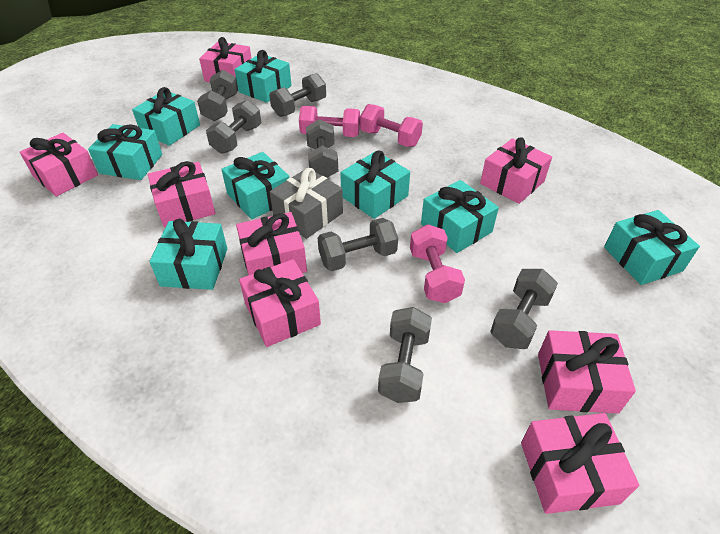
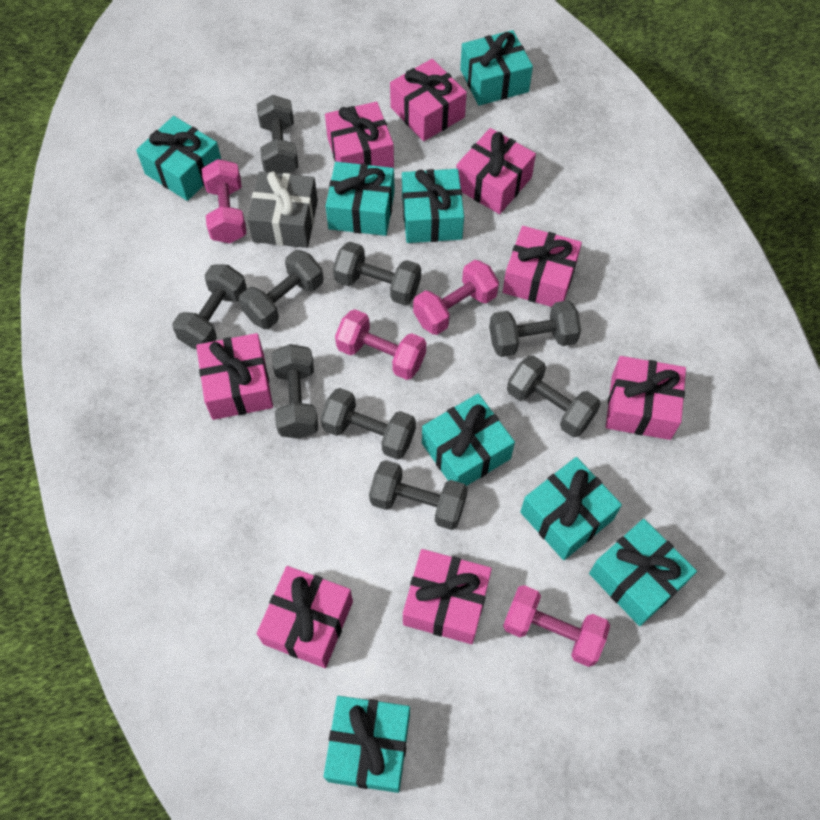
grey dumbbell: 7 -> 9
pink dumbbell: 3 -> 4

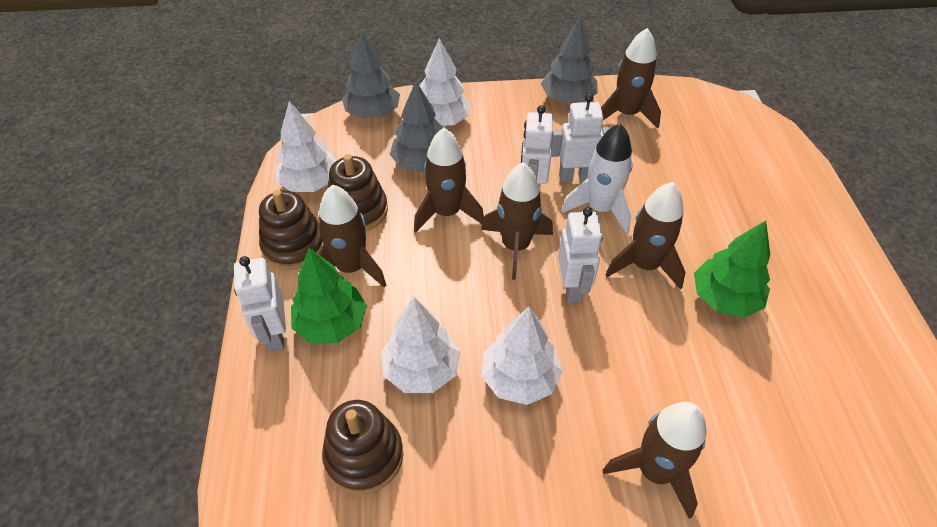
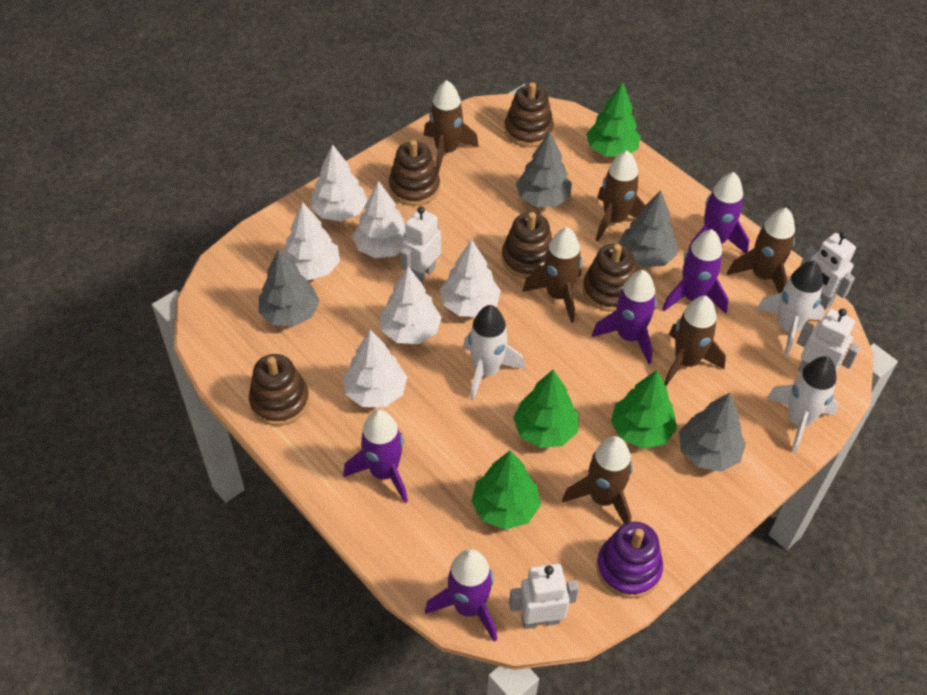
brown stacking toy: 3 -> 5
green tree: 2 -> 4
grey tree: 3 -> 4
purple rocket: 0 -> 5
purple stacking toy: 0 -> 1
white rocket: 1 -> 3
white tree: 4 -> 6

☆ ☆ ☆

- [EXERCISE PROMPT]
Transcribe the whole listing exactly but exclude images.

- [RESPONSE TO THIS EXERCISE]
grey dumbbell: 7 -> 9
pink dumbbell: 3 -> 4

brown stacking toy: 3 -> 5
green tree: 2 -> 4
grey tree: 3 -> 4
purple rocket: 0 -> 5
purple stacking toy: 0 -> 1
white rocket: 1 -> 3
white tree: 4 -> 6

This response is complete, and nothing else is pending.